What to do: Determine how many lines in the records below contain the string "numericTimeSignature", with case counting, and reply with only the number.

Extracted records

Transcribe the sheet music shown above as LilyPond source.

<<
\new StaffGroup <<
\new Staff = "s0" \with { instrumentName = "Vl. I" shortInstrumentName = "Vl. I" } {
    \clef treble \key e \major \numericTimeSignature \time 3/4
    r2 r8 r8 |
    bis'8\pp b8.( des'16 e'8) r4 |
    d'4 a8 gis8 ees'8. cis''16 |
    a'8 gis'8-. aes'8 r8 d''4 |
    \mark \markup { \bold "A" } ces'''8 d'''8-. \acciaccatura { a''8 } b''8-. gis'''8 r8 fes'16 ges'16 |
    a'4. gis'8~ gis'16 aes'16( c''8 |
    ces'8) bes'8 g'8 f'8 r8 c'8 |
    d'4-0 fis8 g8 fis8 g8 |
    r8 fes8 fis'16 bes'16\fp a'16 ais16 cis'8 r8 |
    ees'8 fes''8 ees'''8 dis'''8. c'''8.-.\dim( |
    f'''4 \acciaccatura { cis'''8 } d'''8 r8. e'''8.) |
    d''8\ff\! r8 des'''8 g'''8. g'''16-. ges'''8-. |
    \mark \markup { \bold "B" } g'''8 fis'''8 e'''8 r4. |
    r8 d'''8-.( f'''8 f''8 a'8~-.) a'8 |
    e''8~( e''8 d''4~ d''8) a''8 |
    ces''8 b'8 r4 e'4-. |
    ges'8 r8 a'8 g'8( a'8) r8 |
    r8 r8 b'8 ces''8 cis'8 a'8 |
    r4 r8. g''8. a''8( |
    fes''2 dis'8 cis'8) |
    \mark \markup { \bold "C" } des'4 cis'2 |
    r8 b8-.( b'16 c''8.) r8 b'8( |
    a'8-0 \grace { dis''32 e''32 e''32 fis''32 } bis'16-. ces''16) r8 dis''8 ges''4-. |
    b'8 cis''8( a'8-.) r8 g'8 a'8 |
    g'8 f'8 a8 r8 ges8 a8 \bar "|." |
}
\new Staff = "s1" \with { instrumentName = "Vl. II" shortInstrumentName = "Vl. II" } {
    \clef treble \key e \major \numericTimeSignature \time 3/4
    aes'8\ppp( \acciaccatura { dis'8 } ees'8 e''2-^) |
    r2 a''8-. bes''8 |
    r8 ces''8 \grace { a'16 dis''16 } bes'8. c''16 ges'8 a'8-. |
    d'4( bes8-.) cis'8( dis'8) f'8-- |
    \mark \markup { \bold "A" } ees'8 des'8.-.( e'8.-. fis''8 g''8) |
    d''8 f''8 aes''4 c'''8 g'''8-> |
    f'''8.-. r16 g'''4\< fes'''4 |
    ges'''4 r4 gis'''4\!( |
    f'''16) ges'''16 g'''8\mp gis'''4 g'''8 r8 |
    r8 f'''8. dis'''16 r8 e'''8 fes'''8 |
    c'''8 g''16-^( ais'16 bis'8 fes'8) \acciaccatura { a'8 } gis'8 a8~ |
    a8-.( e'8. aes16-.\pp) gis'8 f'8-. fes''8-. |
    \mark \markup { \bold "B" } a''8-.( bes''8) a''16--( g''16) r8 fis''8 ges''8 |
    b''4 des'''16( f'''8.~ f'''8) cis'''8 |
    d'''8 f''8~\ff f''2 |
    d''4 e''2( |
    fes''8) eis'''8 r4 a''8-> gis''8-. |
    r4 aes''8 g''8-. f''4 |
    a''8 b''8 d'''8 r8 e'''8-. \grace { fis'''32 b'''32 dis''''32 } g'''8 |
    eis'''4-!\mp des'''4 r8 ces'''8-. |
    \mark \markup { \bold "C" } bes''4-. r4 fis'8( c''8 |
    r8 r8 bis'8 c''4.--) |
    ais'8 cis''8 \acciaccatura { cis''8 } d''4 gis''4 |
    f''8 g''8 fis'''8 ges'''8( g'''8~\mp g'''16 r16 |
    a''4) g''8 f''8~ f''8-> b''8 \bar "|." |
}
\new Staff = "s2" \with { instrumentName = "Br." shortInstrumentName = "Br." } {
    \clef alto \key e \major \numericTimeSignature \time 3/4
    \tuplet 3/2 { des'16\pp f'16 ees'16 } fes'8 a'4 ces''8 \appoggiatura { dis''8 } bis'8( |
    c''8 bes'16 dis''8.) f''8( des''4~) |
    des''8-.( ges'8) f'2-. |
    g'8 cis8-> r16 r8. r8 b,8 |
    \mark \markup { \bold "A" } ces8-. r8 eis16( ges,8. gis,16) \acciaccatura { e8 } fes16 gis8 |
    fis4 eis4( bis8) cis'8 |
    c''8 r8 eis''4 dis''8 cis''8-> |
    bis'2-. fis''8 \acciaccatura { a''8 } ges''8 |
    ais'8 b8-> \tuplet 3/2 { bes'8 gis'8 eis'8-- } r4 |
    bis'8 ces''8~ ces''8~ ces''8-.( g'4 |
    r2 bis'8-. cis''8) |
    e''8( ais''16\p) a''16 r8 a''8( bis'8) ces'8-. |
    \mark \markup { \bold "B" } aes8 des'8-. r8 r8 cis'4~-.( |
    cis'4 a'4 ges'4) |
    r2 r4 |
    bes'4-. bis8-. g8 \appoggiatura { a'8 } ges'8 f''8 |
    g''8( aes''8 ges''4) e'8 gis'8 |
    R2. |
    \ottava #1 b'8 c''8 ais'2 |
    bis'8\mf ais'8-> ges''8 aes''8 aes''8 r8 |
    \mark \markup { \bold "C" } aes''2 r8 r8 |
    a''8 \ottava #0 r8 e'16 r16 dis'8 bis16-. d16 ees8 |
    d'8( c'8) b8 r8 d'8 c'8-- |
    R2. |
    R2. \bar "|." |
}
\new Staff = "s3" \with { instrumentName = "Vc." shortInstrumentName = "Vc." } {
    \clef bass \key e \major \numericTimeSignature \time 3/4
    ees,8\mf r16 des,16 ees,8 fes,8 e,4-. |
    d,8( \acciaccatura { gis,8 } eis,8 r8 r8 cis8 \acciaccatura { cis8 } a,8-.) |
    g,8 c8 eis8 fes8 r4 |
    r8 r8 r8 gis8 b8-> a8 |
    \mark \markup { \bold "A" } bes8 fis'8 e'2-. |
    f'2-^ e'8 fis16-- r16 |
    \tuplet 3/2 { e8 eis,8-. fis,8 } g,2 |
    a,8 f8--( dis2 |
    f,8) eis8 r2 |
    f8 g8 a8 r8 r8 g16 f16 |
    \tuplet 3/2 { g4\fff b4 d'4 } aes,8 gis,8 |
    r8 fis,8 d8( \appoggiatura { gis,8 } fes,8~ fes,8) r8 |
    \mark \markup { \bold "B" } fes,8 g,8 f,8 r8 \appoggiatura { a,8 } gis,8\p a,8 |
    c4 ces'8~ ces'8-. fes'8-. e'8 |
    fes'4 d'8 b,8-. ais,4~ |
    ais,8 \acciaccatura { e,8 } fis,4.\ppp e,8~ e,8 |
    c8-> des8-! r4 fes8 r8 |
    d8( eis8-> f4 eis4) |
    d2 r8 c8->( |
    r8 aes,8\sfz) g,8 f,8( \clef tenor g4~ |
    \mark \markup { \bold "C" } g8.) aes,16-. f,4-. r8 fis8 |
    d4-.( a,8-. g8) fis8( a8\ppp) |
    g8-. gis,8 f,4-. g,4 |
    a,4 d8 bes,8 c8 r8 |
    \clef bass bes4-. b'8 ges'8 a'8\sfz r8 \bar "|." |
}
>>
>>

Task solution: 4